**Exercise:** Please copy out the lines in the entries that contain "pink".

_ _ _ _ _

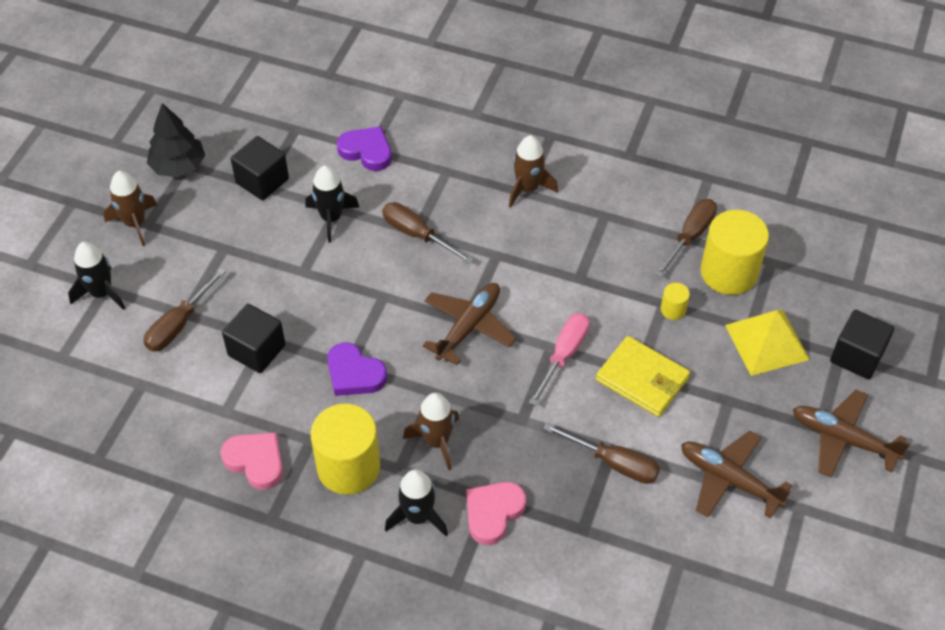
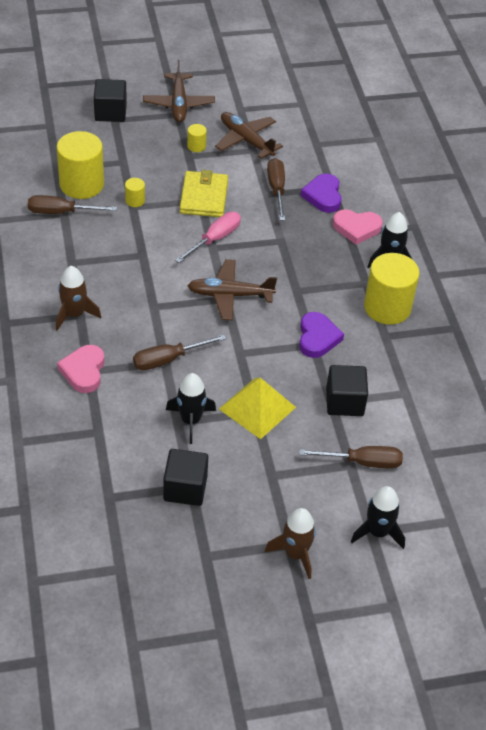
camera: 125 degrees left, 5 degrees down
(178, 166) = (212, 561): black tree -> none
(256, 461) = (425, 356): pink heart -> pink heart (84, 371)
(366, 151) = (102, 433): purple heart -> purple heart (323, 196)
(417, 235) = (168, 359): brown screwdriver -> brown screwdriver turned 60 degrees clockwise
(437, 441) = (331, 273): brown rocket -> none
(563, 355) = (215, 239): pink screwdriver -> pink screwdriver turned 135 degrees clockwise
(728, 479) = (246, 140): brown plane -> brown plane turned 135 degrees clockwise
(743, 417) = (196, 146): none -> yellow cylinder
(767, 342) = (129, 152): yellow pyramid -> yellow pyramid (257, 408)

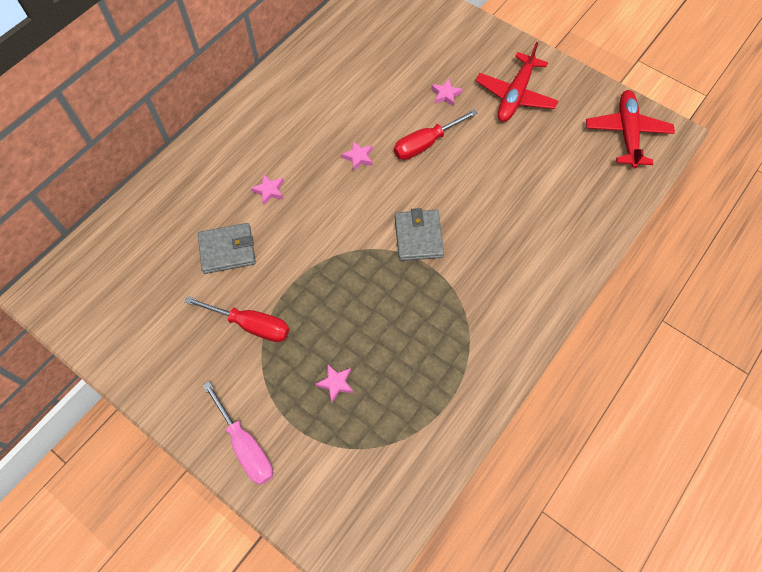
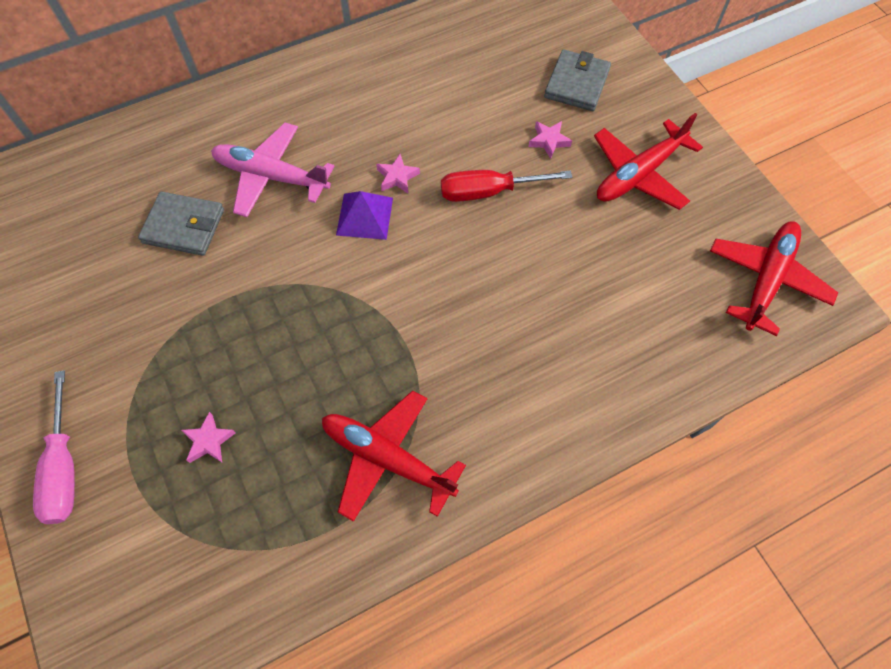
camera: 25 degrees right, 0 degrees up
(250, 325) = (156, 325): red screwdriver -> none
(269, 191) = (271, 176): pink star -> pink plane
(351, 192) = (364, 216): none -> purple pyramid
(418, 237) = (413, 303): grey wallet -> grey wallet (577, 84)
(459, 342) = (387, 458): none -> red plane

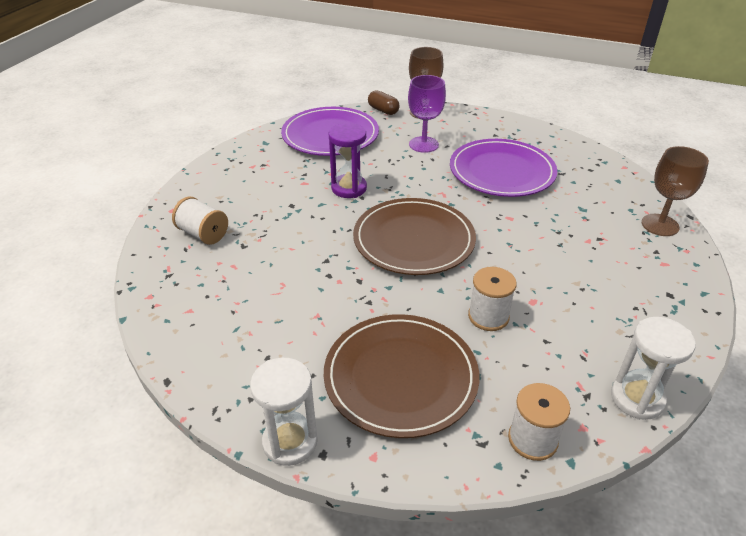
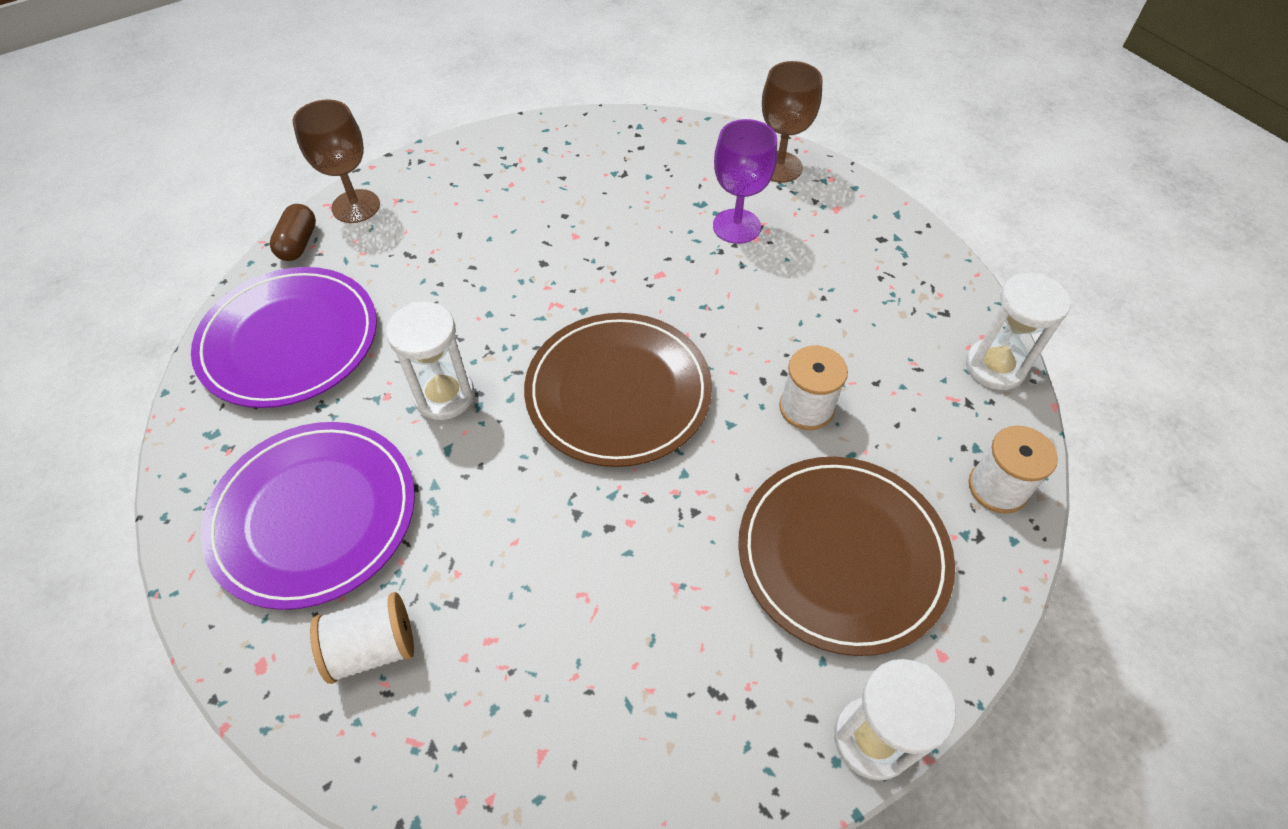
camera: 55 degrees left, 15 degrees up
(349, 188) = (444, 395): purple hourglass -> white hourglass
(383, 110) = (298, 243): brown capsule -> brown capsule turned 75 degrees counterclockwise
(423, 144) = (431, 254): purple goblet -> purple goblet (736, 226)
(502, 171) = (568, 221): purple plate -> purple plate (314, 515)

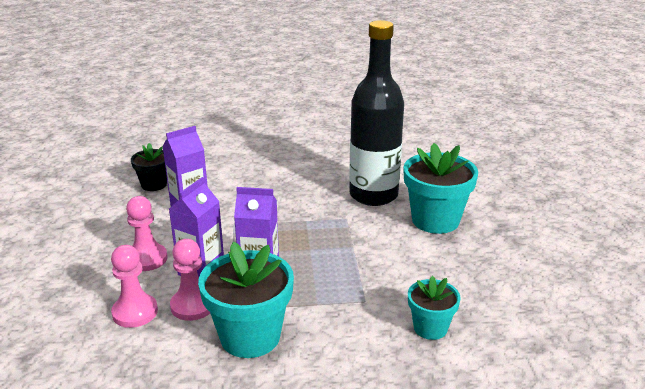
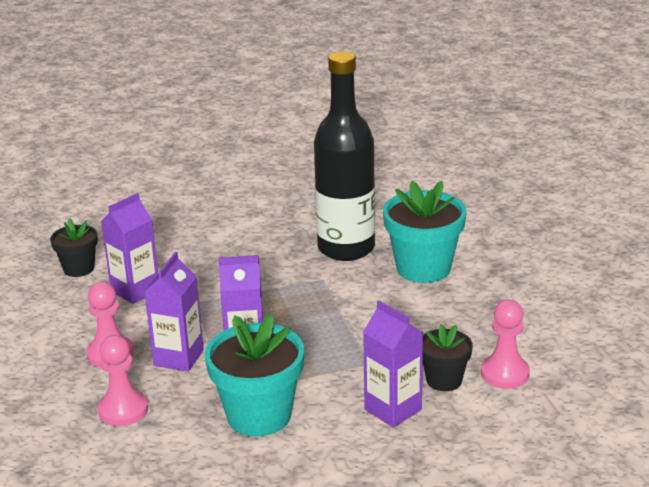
camera: 10 degrees left, 0 degrees up
(192, 306) = (184, 394): pink pawn -> pink pawn (505, 373)
(375, 350) = (393, 409): none -> purple carton
(430, 328) = (444, 380): turquoise flower pot -> black flower pot

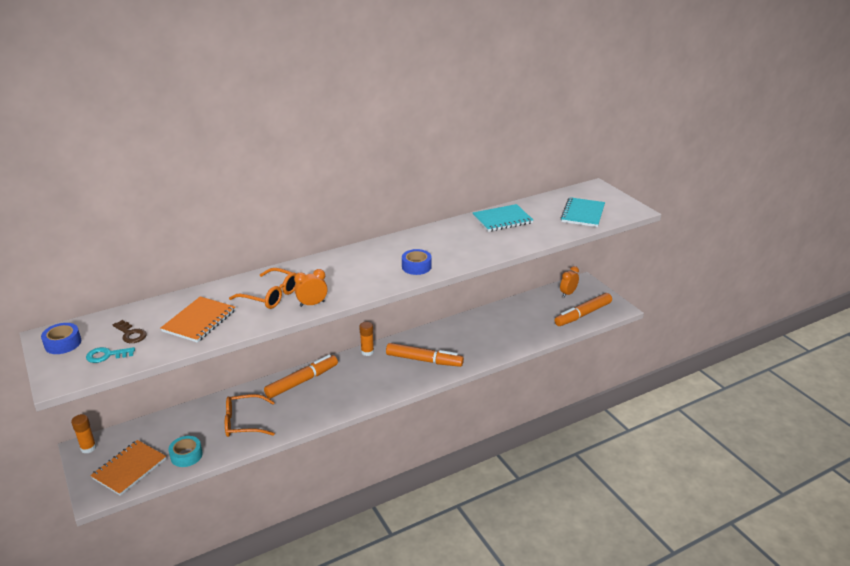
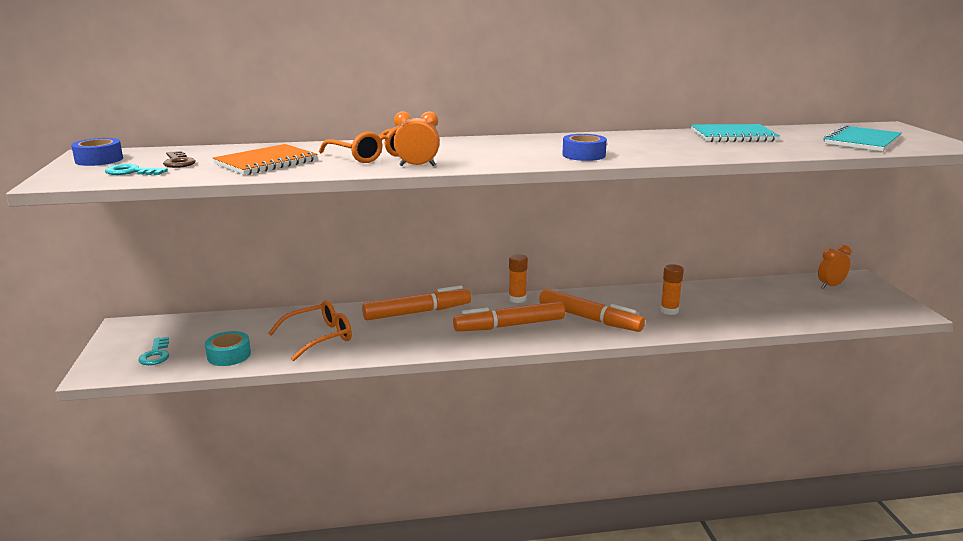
camera: 20 degrees right, 10 degrees down
(88, 448) = (131, 327): orange glue stick -> orange glue stick (669, 311)
(129, 469) = (156, 354): orange notebook -> turquoise key
(243, 422) = (319, 337): orange glasses -> orange glasses turned 135 degrees clockwise
(583, 314) = (848, 309): orange marker -> orange marker (509, 326)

_ _ _ _ _

**Written solution:**
(256, 461) = (425, 356): pink heart -> pink heart (84, 371)
(563, 355) = (215, 239): pink screwdriver -> pink screwdriver turned 135 degrees clockwise
(269, 191) = (271, 176): pink star -> pink plane
(192, 306) = (184, 394): pink pawn -> pink pawn (505, 373)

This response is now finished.